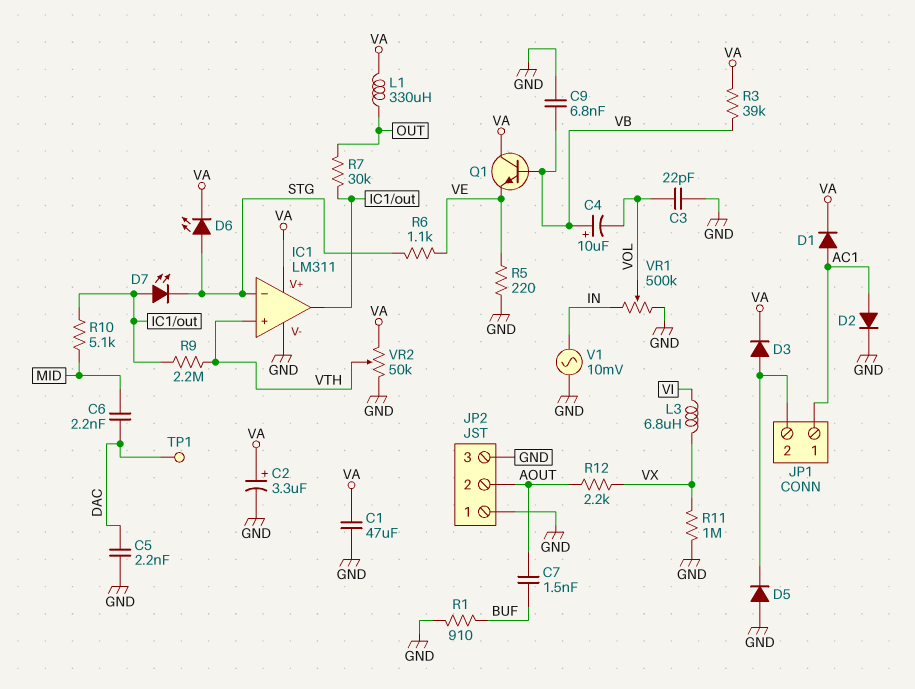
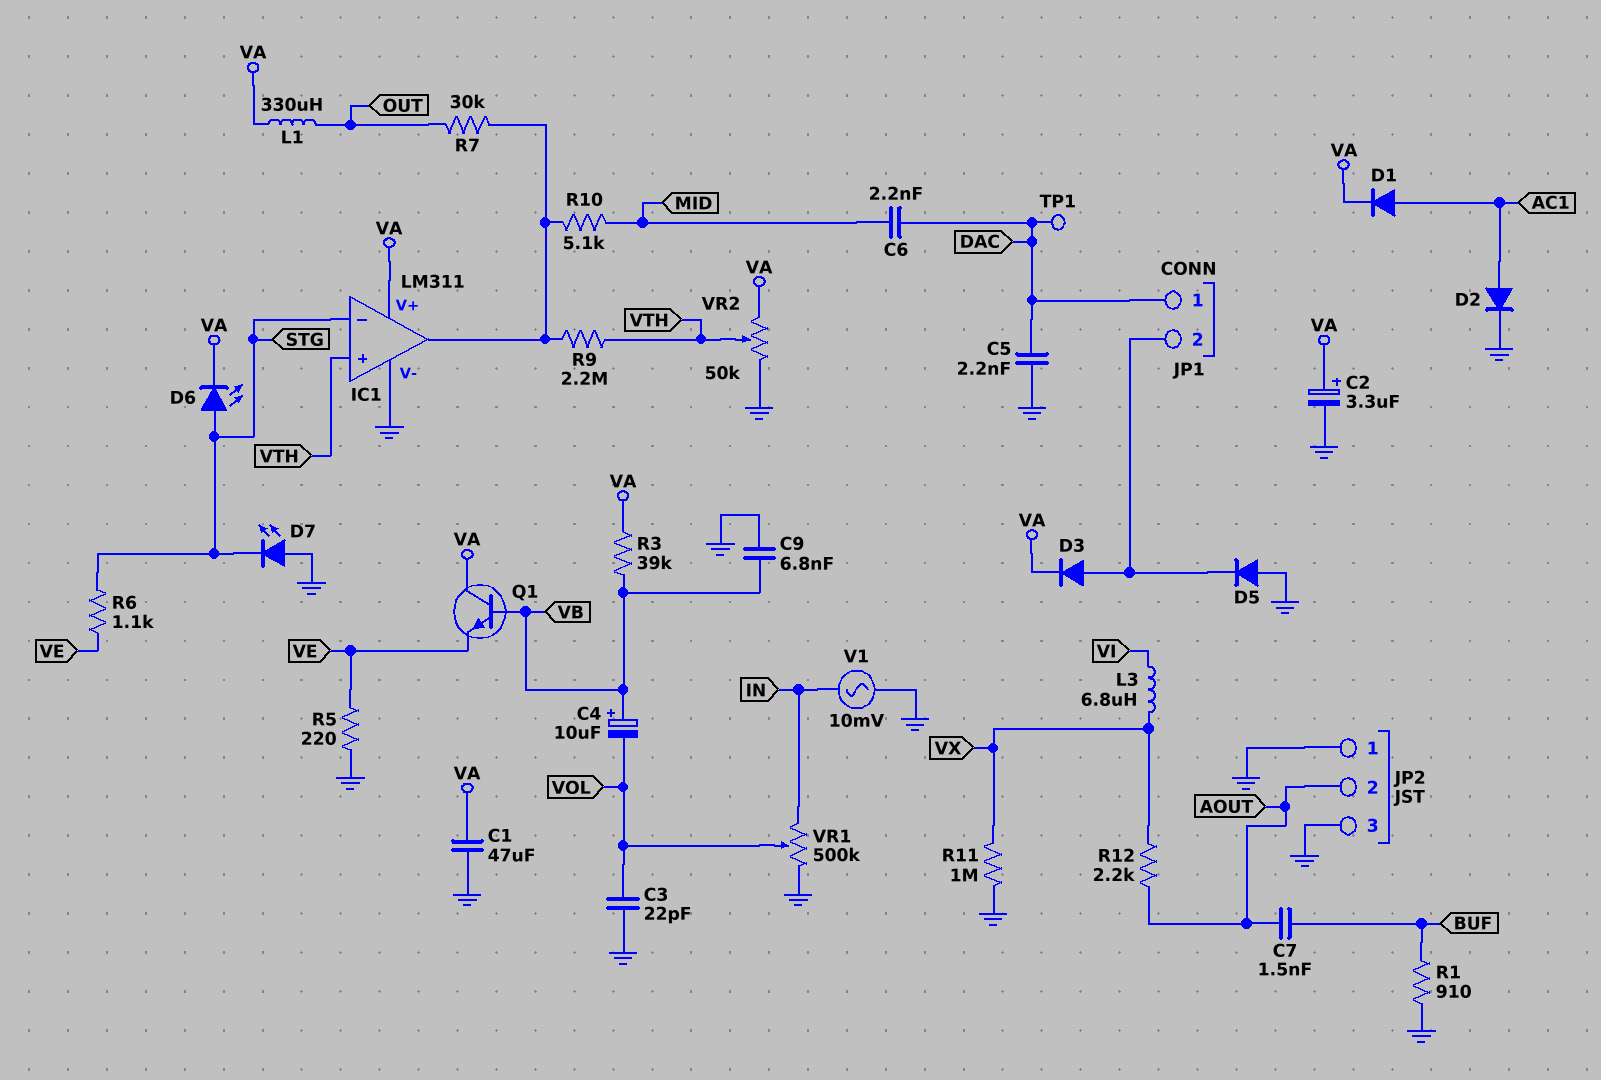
D7: LED (A IC1/out, K STG) -> LED (A GND, K STG)
JP1 pin 1: AC1 -> DAC

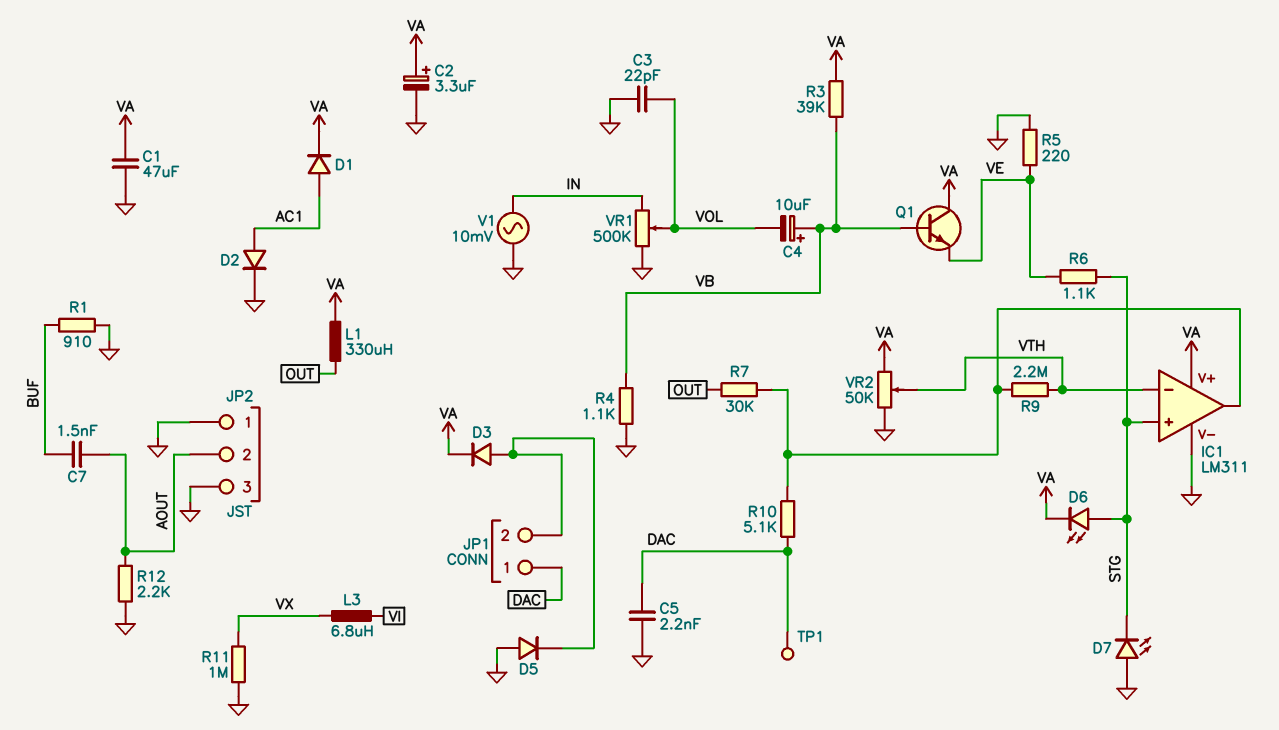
C6: 2.2nF (DAC, MID) -> none
C9: 6.8nF (GND, VB) -> none
IC1 pin in+: VTH -> STG
IC1 pin in-: STG -> VTH
R4: none -> 1.1k (GND, VB)
R10: 5.1k (IC1/out, MID) -> 5.1k (DAC, IC1/out)
R12: 2.2k (AOUT, VX) -> 2.2k (AOUT, GND)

──────────

**Exercise goal:**
Copy exactly the lines that run from the one containing "R10: 5.1k (IC1/out, MID)" to the last line of the listing, both included, and nothing more.

**Response area:**
R10: 5.1k (IC1/out, MID) -> 5.1k (DAC, IC1/out)
R12: 2.2k (AOUT, VX) -> 2.2k (AOUT, GND)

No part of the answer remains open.